Record excerpts —
########################################
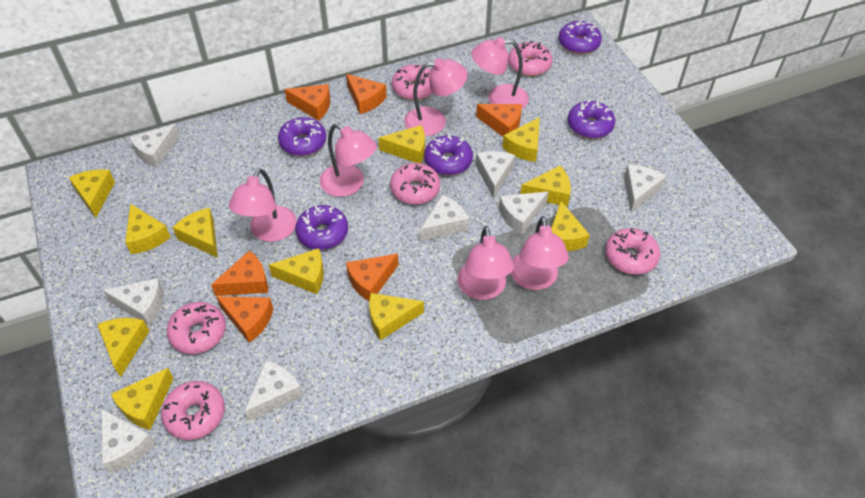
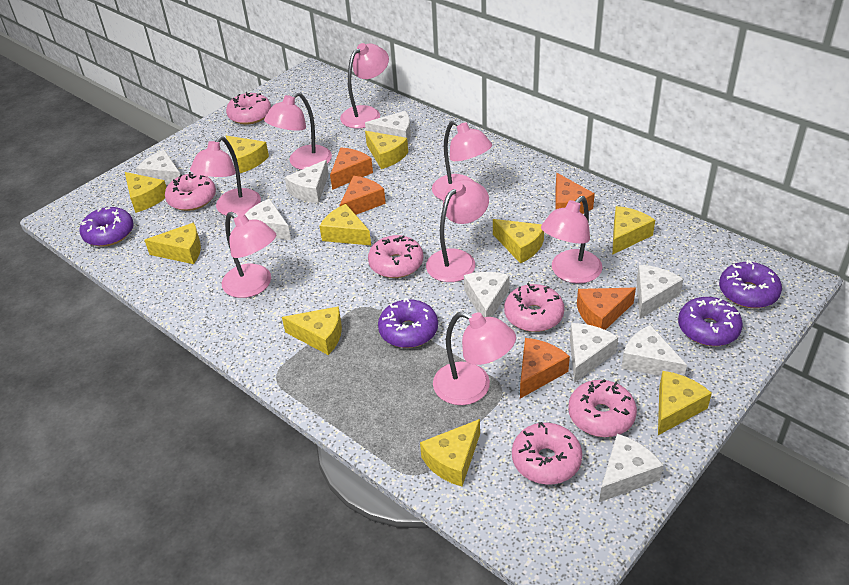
orange cheese: 6 -> 5
pink lamp: 6 -> 8
purple donut: 5 -> 4
white cheese: 8 -> 9
yellow cheese: 11 -> 10

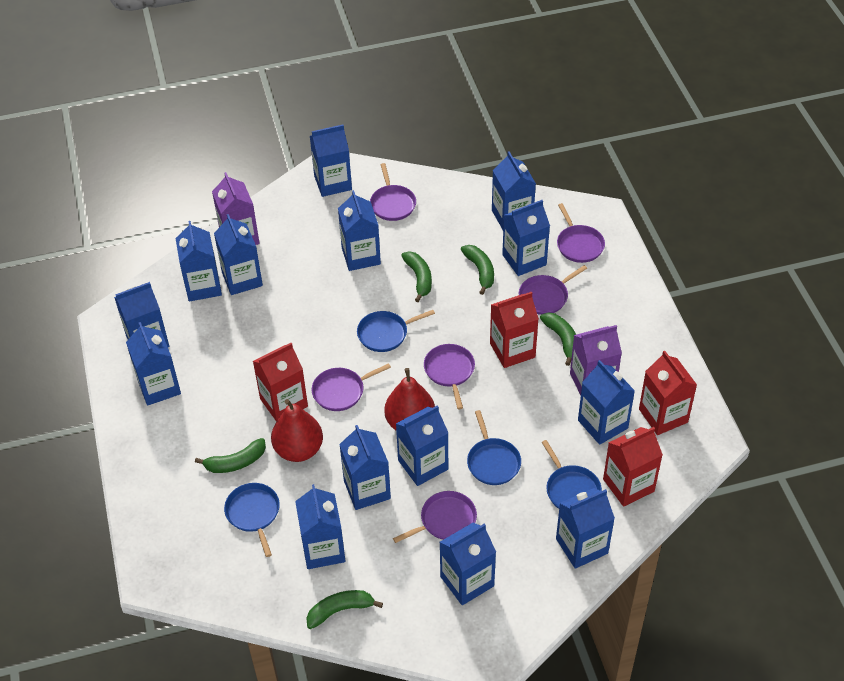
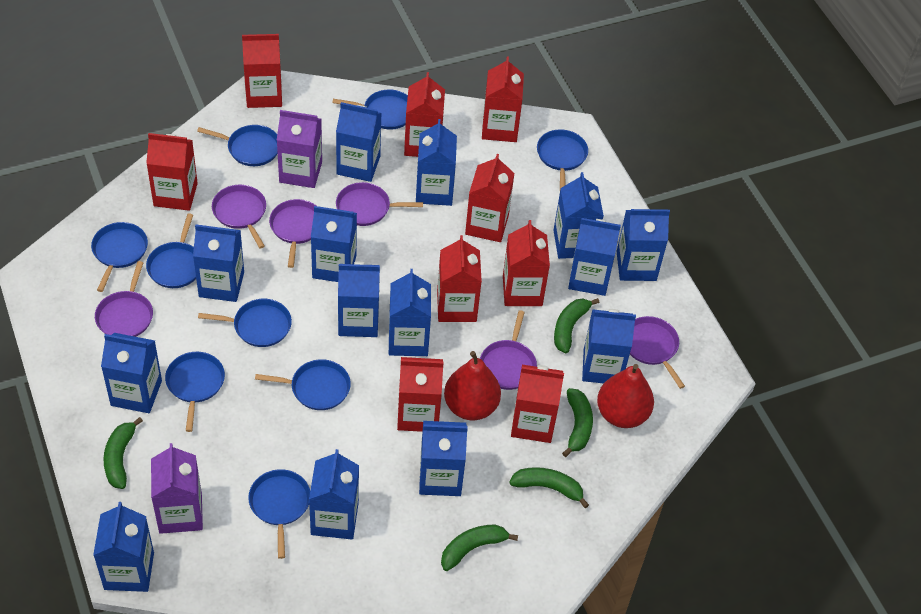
blue pan: 4 -> 9
red carton: 4 -> 9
########################################
Work instructions — Which lines above include the word "cheese"? Return each one.

Answer section —
orange cheese: 6 -> 5
white cheese: 8 -> 9
yellow cheese: 11 -> 10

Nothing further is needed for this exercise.